__GOAL OF THE EXERCISE__. Find the line that contains "grey tree: 0 -> 1" in the entries below. Output it and each later line exactly, and nothing else.
─── MATERIAL SUPPLIED ───
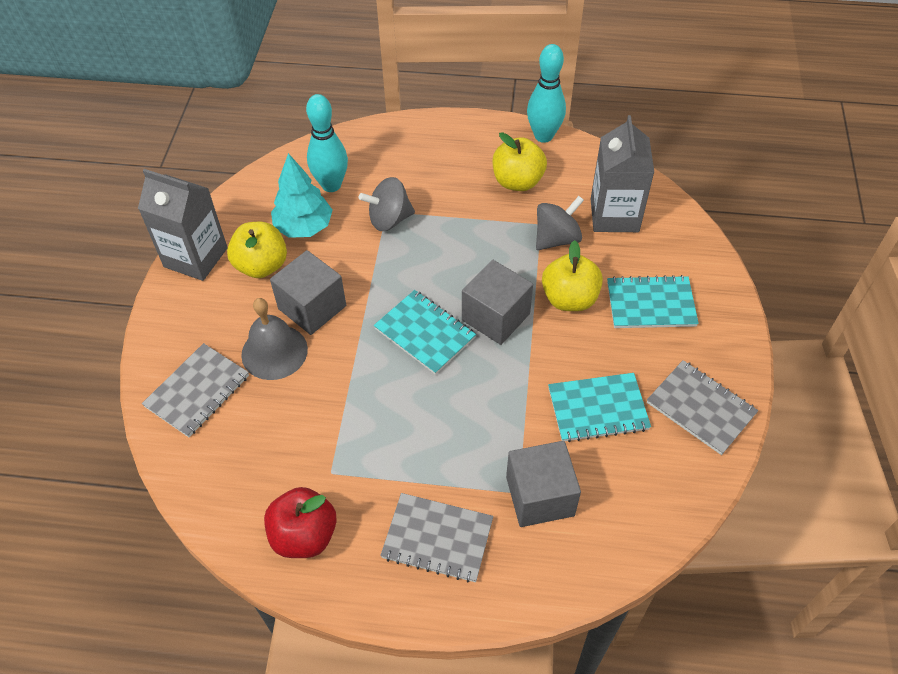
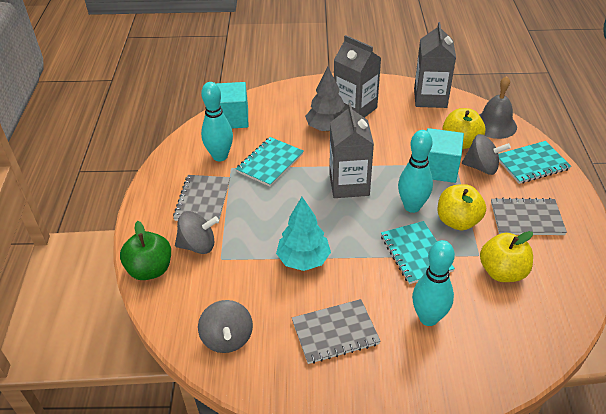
green apple: 0 -> 1
grey carton: 2 -> 3
grey cube: 3 -> 0
grey spinning top: 2 -> 3
grey tree: 0 -> 1
red apple: 1 -> 0
turquoise bowling pin: 2 -> 3
turquoise cube: 0 -> 2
───
__SOLUTION TO THE EXERCISE__.
grey tree: 0 -> 1
red apple: 1 -> 0
turquoise bowling pin: 2 -> 3
turquoise cube: 0 -> 2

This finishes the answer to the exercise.